=== Task requirements ===
Rewrite the records with every "midpoint" changed to "center point" and all other text kept the same.

===== Stored rows =====

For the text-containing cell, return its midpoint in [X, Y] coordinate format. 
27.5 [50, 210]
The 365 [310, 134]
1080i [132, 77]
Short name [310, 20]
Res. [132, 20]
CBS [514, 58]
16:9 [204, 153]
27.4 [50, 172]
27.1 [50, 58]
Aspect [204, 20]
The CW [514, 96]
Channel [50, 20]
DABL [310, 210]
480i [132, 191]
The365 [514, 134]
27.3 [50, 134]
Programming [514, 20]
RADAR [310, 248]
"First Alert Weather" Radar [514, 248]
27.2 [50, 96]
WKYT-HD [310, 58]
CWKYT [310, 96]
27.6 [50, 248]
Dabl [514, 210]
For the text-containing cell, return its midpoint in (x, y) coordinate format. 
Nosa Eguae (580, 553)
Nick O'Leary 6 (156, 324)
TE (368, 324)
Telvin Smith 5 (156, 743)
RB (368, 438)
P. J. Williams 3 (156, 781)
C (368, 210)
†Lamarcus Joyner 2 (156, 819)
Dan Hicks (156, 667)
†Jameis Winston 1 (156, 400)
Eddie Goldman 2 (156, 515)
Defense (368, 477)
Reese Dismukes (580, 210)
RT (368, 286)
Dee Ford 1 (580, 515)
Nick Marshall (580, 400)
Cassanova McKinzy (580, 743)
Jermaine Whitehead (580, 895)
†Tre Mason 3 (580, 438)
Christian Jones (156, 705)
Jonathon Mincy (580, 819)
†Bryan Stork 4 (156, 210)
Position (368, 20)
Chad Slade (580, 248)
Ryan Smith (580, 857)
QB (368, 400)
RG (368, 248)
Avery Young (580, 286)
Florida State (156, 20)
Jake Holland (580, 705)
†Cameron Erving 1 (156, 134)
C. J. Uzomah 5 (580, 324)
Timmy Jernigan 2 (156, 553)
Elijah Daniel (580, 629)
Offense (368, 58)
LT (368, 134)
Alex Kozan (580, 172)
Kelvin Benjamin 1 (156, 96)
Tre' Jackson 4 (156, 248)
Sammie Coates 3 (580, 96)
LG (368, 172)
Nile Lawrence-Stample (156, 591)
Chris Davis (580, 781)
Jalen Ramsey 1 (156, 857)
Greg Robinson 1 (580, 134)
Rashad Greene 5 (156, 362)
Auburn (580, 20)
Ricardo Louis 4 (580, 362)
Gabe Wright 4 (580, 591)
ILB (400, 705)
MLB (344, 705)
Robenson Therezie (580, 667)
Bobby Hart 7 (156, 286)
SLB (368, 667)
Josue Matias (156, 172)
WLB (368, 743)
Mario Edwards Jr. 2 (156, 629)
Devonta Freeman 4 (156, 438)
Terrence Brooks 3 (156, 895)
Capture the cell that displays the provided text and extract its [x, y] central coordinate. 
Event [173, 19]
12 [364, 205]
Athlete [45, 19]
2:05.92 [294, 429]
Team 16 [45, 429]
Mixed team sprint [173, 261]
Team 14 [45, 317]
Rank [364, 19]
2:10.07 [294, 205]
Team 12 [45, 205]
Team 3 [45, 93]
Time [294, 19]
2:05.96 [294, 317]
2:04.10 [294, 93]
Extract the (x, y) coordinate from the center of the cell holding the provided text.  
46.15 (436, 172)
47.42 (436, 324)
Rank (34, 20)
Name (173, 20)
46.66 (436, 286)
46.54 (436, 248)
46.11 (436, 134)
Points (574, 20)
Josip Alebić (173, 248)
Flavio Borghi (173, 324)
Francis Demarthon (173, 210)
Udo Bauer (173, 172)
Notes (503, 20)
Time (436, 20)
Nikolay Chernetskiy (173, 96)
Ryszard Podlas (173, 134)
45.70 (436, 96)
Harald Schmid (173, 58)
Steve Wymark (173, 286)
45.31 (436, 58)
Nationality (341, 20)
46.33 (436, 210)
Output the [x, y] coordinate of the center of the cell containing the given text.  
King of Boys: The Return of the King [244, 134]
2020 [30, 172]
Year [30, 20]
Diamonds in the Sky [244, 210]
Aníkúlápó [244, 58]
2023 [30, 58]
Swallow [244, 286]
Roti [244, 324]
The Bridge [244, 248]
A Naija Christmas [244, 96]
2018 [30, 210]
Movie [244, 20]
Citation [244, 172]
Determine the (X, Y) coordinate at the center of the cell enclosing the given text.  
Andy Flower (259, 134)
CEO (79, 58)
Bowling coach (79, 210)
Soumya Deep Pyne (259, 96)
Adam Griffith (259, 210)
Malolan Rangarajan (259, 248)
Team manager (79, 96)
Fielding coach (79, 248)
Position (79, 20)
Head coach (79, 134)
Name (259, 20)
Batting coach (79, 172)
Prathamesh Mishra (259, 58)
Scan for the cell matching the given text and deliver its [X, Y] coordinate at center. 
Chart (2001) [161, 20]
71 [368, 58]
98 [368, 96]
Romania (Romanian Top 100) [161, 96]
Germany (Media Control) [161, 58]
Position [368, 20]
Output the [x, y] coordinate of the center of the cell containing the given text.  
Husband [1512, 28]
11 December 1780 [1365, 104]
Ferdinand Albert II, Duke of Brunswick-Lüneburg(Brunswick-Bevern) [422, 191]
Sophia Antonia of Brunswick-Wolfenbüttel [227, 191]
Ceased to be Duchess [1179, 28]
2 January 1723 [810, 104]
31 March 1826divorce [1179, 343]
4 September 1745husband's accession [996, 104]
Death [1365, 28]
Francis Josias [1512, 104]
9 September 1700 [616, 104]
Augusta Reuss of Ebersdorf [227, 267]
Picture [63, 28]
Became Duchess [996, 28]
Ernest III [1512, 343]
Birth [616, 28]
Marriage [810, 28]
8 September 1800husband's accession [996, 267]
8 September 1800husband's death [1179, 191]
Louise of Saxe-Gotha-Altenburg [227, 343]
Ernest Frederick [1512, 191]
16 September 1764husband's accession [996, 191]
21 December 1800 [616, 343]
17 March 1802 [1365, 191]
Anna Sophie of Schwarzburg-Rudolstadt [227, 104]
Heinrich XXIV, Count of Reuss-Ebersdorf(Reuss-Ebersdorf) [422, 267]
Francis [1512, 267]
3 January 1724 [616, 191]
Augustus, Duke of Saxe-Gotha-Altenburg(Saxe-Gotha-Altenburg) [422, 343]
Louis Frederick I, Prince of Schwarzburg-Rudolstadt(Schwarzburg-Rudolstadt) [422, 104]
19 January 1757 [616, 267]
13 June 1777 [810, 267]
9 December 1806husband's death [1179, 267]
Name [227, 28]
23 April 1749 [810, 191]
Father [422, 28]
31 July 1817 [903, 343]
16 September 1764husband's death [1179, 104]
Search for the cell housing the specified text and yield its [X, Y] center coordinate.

=====

=== Exercise output ===
For the text-containing cell, return its center point in [X, Y] coordinate format. 
27.5 [50, 210]
The 365 [310, 134]
1080i [132, 77]
Short name [310, 20]
Res. [132, 20]
CBS [514, 58]
16:9 [204, 153]
27.4 [50, 172]
27.1 [50, 58]
Aspect [204, 20]
The CW [514, 96]
Channel [50, 20]
DABL [310, 210]
480i [132, 191]
The365 [514, 134]
27.3 [50, 134]
Programming [514, 20]
RADAR [310, 248]
"First Alert Weather" Radar [514, 248]
27.2 [50, 96]
WKYT-HD [310, 58]
CWKYT [310, 96]
27.6 [50, 248]
Dabl [514, 210]
For the text-containing cell, return its center point in (x, y) coordinate format. 
Nosa Eguae (580, 553)
Nick O'Leary 6 (156, 324)
TE (368, 324)
Telvin Smith 5 (156, 743)
RB (368, 438)
P. J. Williams 3 (156, 781)
C (368, 210)
†Lamarcus Joyner 2 (156, 819)
Dan Hicks (156, 667)
†Jameis Winston 1 (156, 400)
Eddie Goldman 2 (156, 515)
Defense (368, 477)
Reese Dismukes (580, 210)
RT (368, 286)
Dee Ford 1 (580, 515)
Nick Marshall (580, 400)
Cassanova McKinzy (580, 743)
Jermaine Whitehead (580, 895)
†Tre Mason 3 (580, 438)
Christian Jones (156, 705)
Jonathon Mincy (580, 819)
†Bryan Stork 4 (156, 210)
Position (368, 20)
Chad Slade (580, 248)
Ryan Smith (580, 857)
QB (368, 400)
RG (368, 248)
Avery Young (580, 286)
Florida State (156, 20)
Jake Holland (580, 705)
†Cameron Erving 1 (156, 134)
C. J. Uzomah 5 (580, 324)
Timmy Jernigan 2 (156, 553)
Elijah Daniel (580, 629)
Offense (368, 58)
LT (368, 134)
Alex Kozan (580, 172)
Kelvin Benjamin 1 (156, 96)
Tre' Jackson 4 (156, 248)
Sammie Coates 3 (580, 96)
LG (368, 172)
Nile Lawrence-Stample (156, 591)
Chris Davis (580, 781)
Jalen Ramsey 1 (156, 857)
Greg Robinson 1 (580, 134)
Rashad Greene 5 (156, 362)
Auburn (580, 20)
Ricardo Louis 4 (580, 362)
Gabe Wright 4 (580, 591)
ILB (400, 705)
MLB (344, 705)
Robenson Therezie (580, 667)
Bobby Hart 7 (156, 286)
SLB (368, 667)
Josue Matias (156, 172)
WLB (368, 743)
Mario Edwards Jr. 2 (156, 629)
Devonta Freeman 4 (156, 438)
Terrence Brooks 3 (156, 895)
Capture the cell that displays the provided text and extract its [x, y] central coordinate. 
Event [173, 19]
12 [364, 205]
Athlete [45, 19]
2:05.92 [294, 429]
Team 16 [45, 429]
Mixed team sprint [173, 261]
Team 14 [45, 317]
Rank [364, 19]
2:10.07 [294, 205]
Team 12 [45, 205]
Team 3 [45, 93]
Time [294, 19]
2:05.96 [294, 317]
2:04.10 [294, 93]
Extract the (x, y) coordinate from the center of the cell holding the provided text.  
46.15 (436, 172)
47.42 (436, 324)
Rank (34, 20)
Name (173, 20)
46.66 (436, 286)
46.54 (436, 248)
46.11 (436, 134)
Points (574, 20)
Josip Alebić (173, 248)
Flavio Borghi (173, 324)
Francis Demarthon (173, 210)
Udo Bauer (173, 172)
Notes (503, 20)
Time (436, 20)
Nikolay Chernetskiy (173, 96)
Ryszard Podlas (173, 134)
45.70 (436, 96)
Harald Schmid (173, 58)
Steve Wymark (173, 286)
45.31 (436, 58)
Nationality (341, 20)
46.33 (436, 210)
Output the [x, y] coordinate of the center of the cell containing the given text.  
King of Boys: The Return of the King [244, 134]
2020 [30, 172]
Year [30, 20]
Diamonds in the Sky [244, 210]
Aníkúlápó [244, 58]
2023 [30, 58]
Swallow [244, 286]
Roti [244, 324]
The Bridge [244, 248]
A Naija Christmas [244, 96]
2018 [30, 210]
Movie [244, 20]
Citation [244, 172]
Determine the (X, Y) coordinate at the center of the cell enclosing the given text.  
Andy Flower (259, 134)
CEO (79, 58)
Bowling coach (79, 210)
Soumya Deep Pyne (259, 96)
Adam Griffith (259, 210)
Malolan Rangarajan (259, 248)
Team manager (79, 96)
Fielding coach (79, 248)
Position (79, 20)
Head coach (79, 134)
Name (259, 20)
Batting coach (79, 172)
Prathamesh Mishra (259, 58)
Scan for the cell matching the given text and deliver its [X, Y] coordinate at center. 
Chart (2001) [161, 20]
71 [368, 58]
98 [368, 96]
Romania (Romanian Top 100) [161, 96]
Germany (Media Control) [161, 58]
Position [368, 20]
Output the [x, y] coordinate of the center of the cell containing the given text.  
Husband [1512, 28]
11 December 1780 [1365, 104]
Ferdinand Albert II, Duke of Brunswick-Lüneburg(Brunswick-Bevern) [422, 191]
Sophia Antonia of Brunswick-Wolfenbüttel [227, 191]
Ceased to be Duchess [1179, 28]
2 January 1723 [810, 104]
31 March 1826divorce [1179, 343]
4 September 1745husband's accession [996, 104]
Death [1365, 28]
Francis Josias [1512, 104]
9 September 1700 [616, 104]
Augusta Reuss of Ebersdorf [227, 267]
Picture [63, 28]
Became Duchess [996, 28]
Ernest III [1512, 343]
Birth [616, 28]
Marriage [810, 28]
8 September 1800husband's accession [996, 267]
8 September 1800husband's death [1179, 191]
Louise of Saxe-Gotha-Altenburg [227, 343]
Ernest Frederick [1512, 191]
16 September 1764husband's accession [996, 191]
21 December 1800 [616, 343]
17 March 1802 [1365, 191]
Anna Sophie of Schwarzburg-Rudolstadt [227, 104]
Heinrich XXIV, Count of Reuss-Ebersdorf(Reuss-Ebersdorf) [422, 267]
Francis [1512, 267]
3 January 1724 [616, 191]
Augustus, Duke of Saxe-Gotha-Altenburg(Saxe-Gotha-Altenburg) [422, 343]
Louis Frederick I, Prince of Schwarzburg-Rudolstadt(Schwarzburg-Rudolstadt) [422, 104]
19 January 1757 [616, 267]
13 June 1777 [810, 267]
9 December 1806husband's death [1179, 267]
Name [227, 28]
23 April 1749 [810, 191]
Father [422, 28]
31 July 1817 [903, 343]
16 September 1764husband's death [1179, 104]
Search for the cell housing the specified text and yield its [X, Y] center coordinate.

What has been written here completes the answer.